Listed entries START
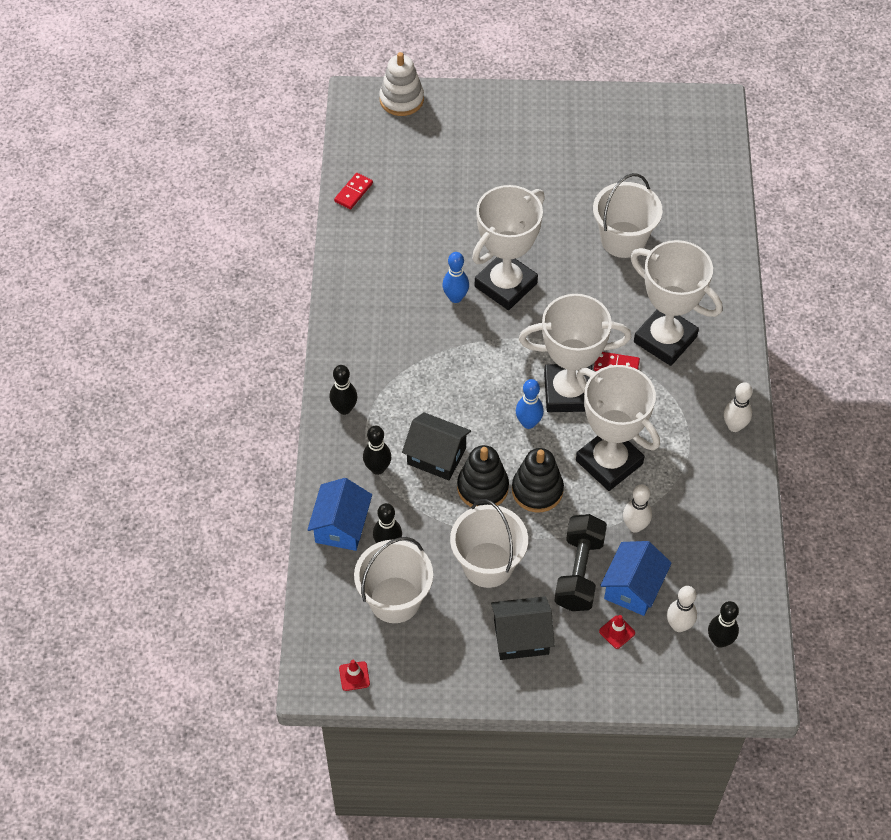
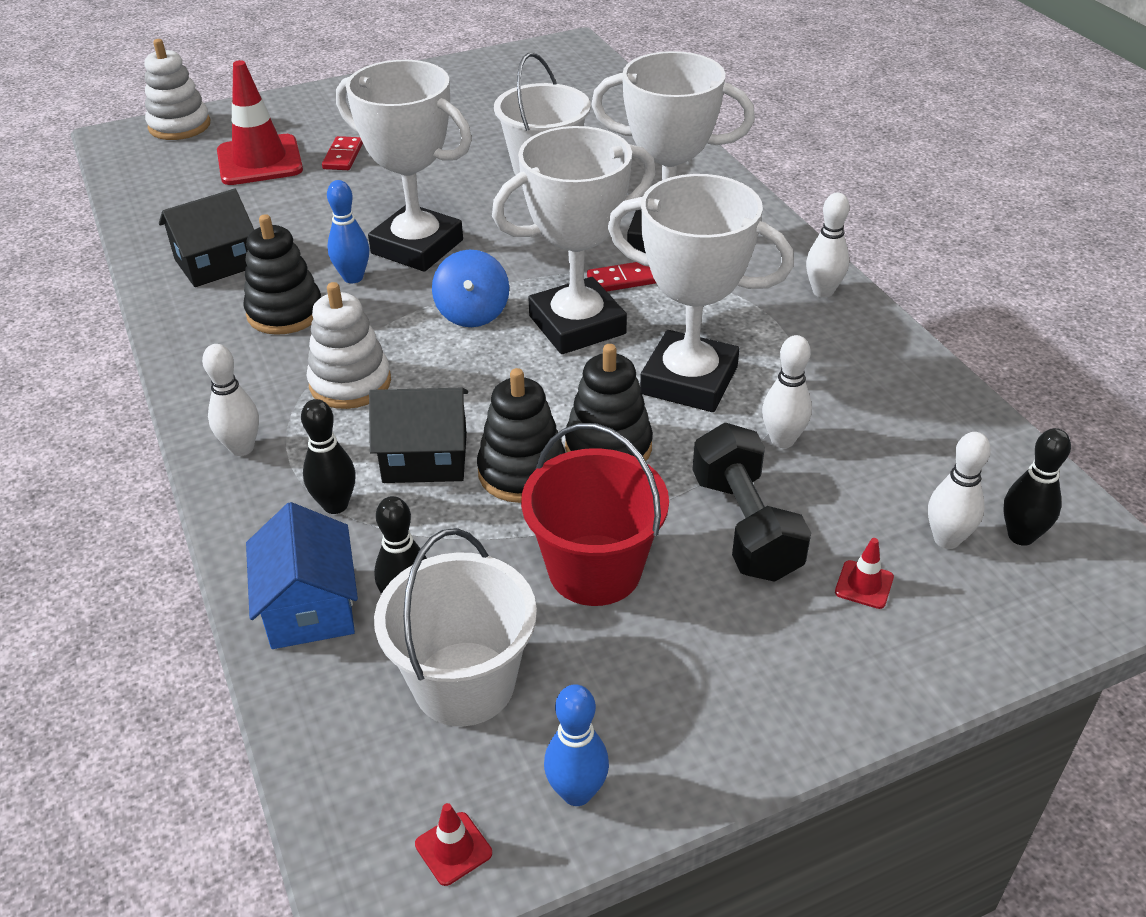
camera: 25 degrees left, 15 degrees down
(344, 409) = (242, 448): black bowling pin -> white bowling pin
(353, 192) = (150, 218): red domino -> red domino (343, 156)
(404, 312) = (285, 312): none -> black stacking toy
(419, 385) = (350, 383): none -> white stacking toy
(440, 159) = (259, 161): none -> red traffic cone
(488, 564) = (595, 570): white bucket -> red bucket
(505, 285) = (417, 247): white trophy -> white trophy turned 75 degrees counterclockwise
(512, 357) = (472, 313): none -> blue spinning top
(521, 637) = (719, 654): black house -> black house (216, 263)
(528, 423) = (542, 374): blue bowling pin -> blue bowling pin (577, 792)
(633, 588) = (840, 516): blue house -> none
Listed entries END
Assignment:
Show each line of the material that includes the word "house".

Reply to the task:
(521, 637) = (719, 654): black house -> black house (216, 263)
(633, 588) = (840, 516): blue house -> none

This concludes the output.